Available data START
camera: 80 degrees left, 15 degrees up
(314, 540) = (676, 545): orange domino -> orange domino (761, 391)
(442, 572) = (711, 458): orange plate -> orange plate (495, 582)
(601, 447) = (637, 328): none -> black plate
Available data END
Available data START
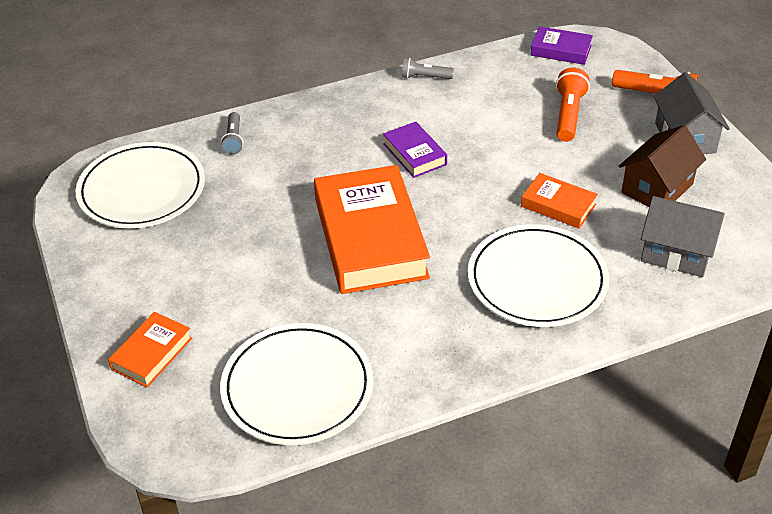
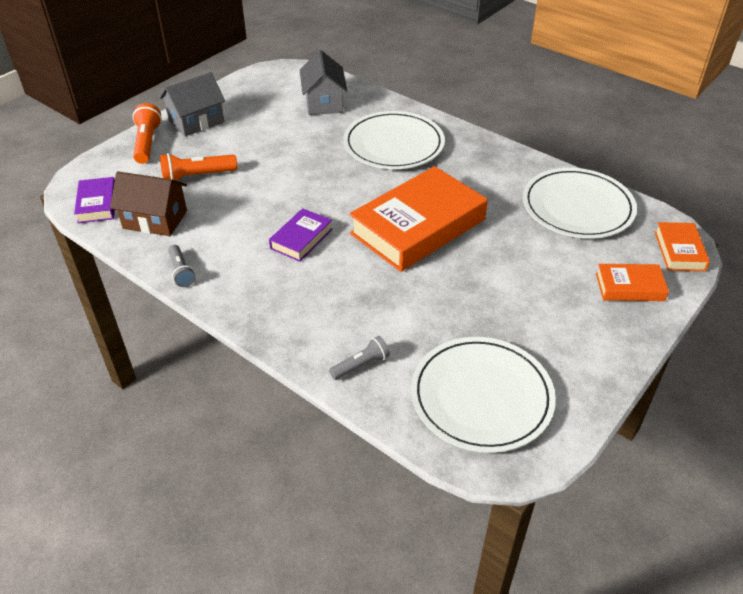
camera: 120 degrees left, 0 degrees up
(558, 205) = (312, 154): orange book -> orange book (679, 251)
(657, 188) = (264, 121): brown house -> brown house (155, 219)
Available data END
Available data START
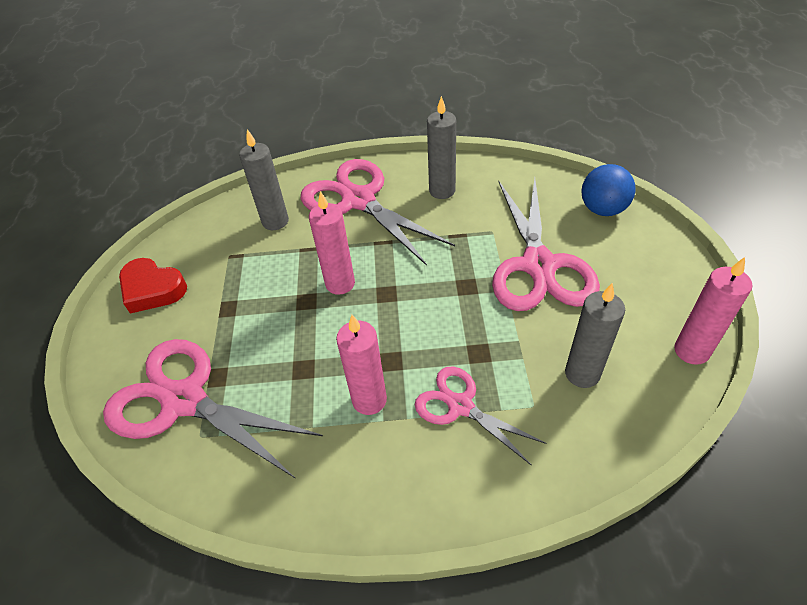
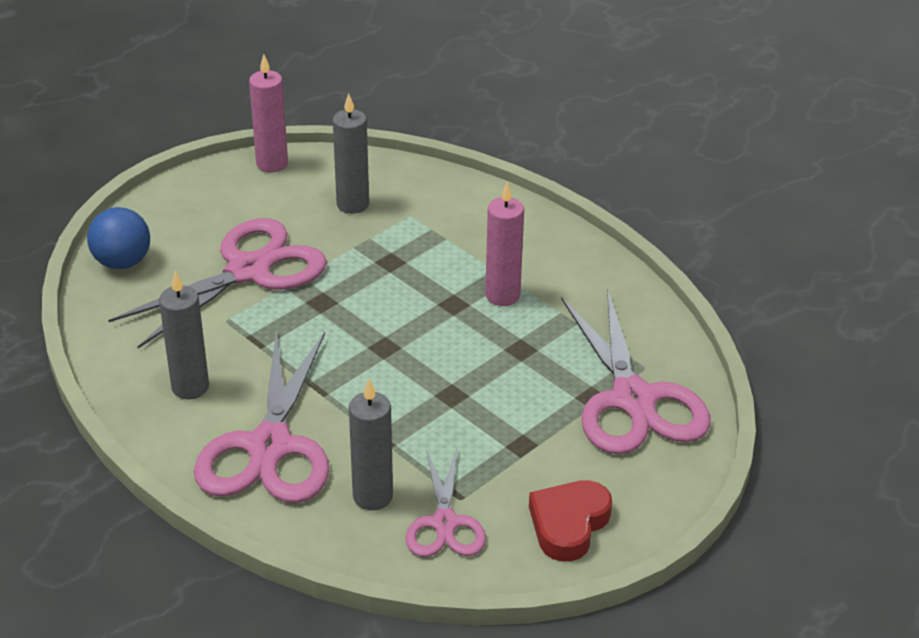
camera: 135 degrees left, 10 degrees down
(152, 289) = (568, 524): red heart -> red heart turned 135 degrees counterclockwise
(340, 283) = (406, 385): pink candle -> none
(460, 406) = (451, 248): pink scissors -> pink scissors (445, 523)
Available data END
- [What to produce]: Looking at the records above, work out how many lines hold "camera" and write only that number.

- [Task response]: 3